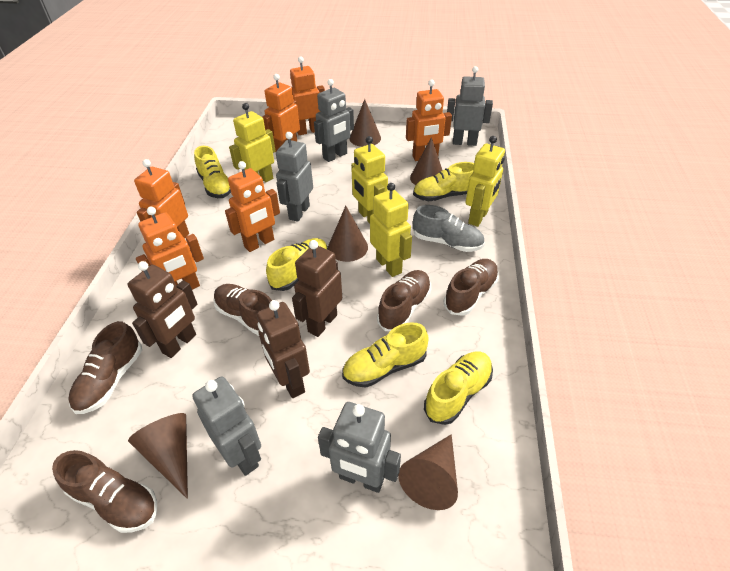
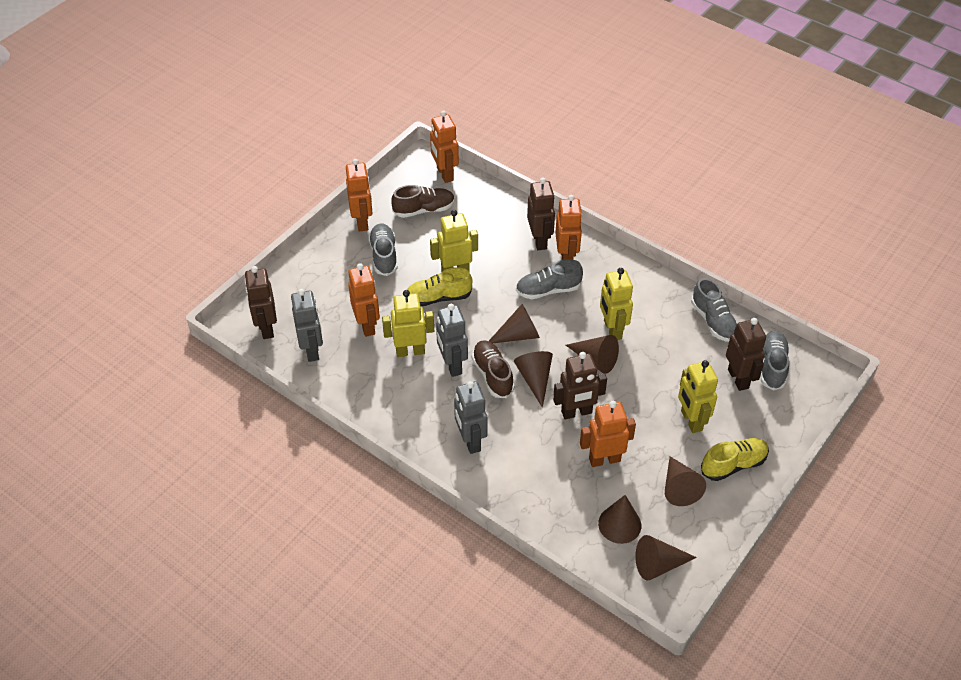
brown cone: 5 -> 6
brown robot: 3 -> 4
brown shoe: 5 -> 2
grey robot: 5 -> 3
grey shoe: 1 -> 4
orange robot: 6 -> 5
yellow shoe: 5 -> 2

■ ■ ■ ■ ■

* **Problem to solve**:
Leave the pictures out and return each entry exactly.

* **Expected output**:
brown cone: 5 -> 6
brown robot: 3 -> 4
brown shoe: 5 -> 2
grey robot: 5 -> 3
grey shoe: 1 -> 4
orange robot: 6 -> 5
yellow shoe: 5 -> 2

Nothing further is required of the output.